=== Section Start ===

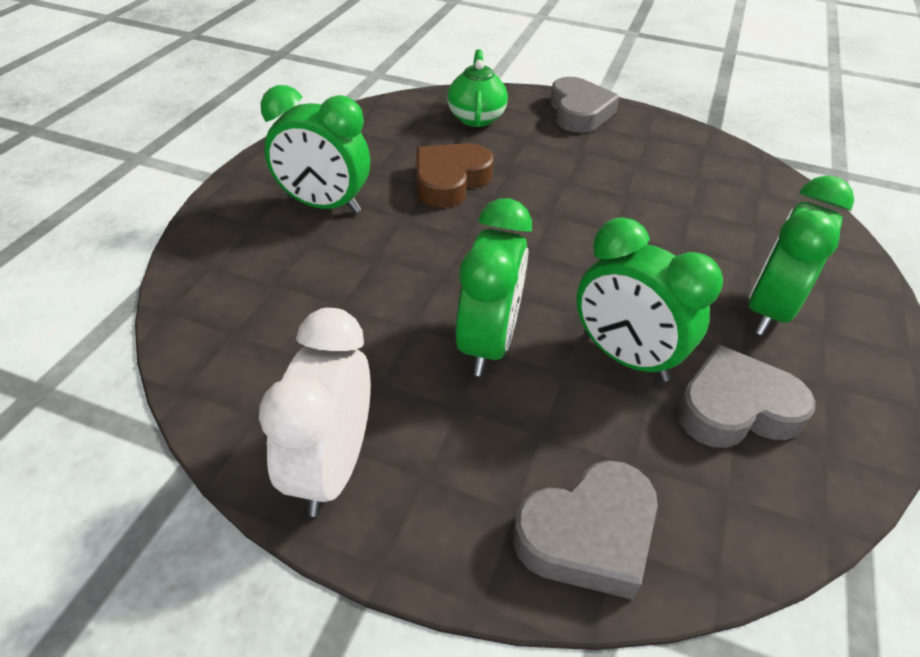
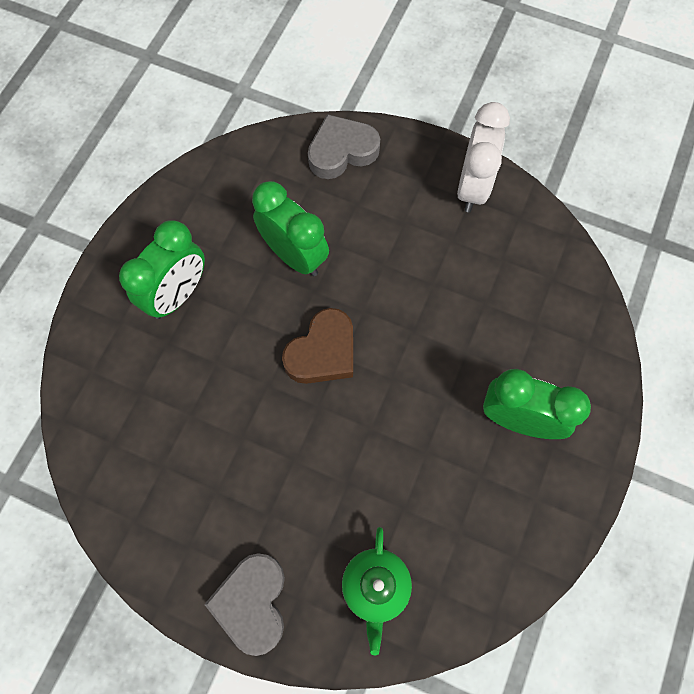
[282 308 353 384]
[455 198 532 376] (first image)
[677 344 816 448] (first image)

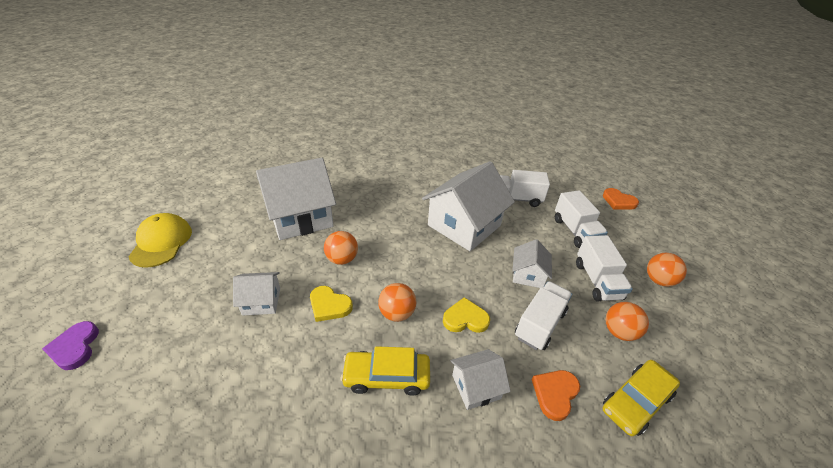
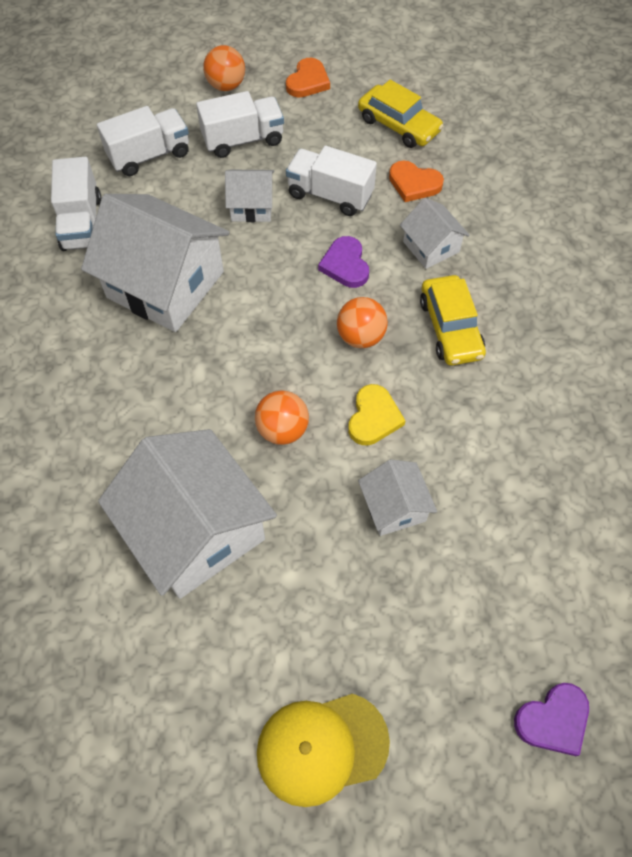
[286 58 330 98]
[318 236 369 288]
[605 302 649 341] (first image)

=== Section End ===

### Task objective
Return the lines exactly, from the one containing "[455 198 532 376] (first image)" through the last line above, including both ends and excluding every picture.

### Solution for this problem
[455 198 532 376] (first image)
[677 344 816 448] (first image)

[286 58 330 98]
[318 236 369 288]
[605 302 649 341] (first image)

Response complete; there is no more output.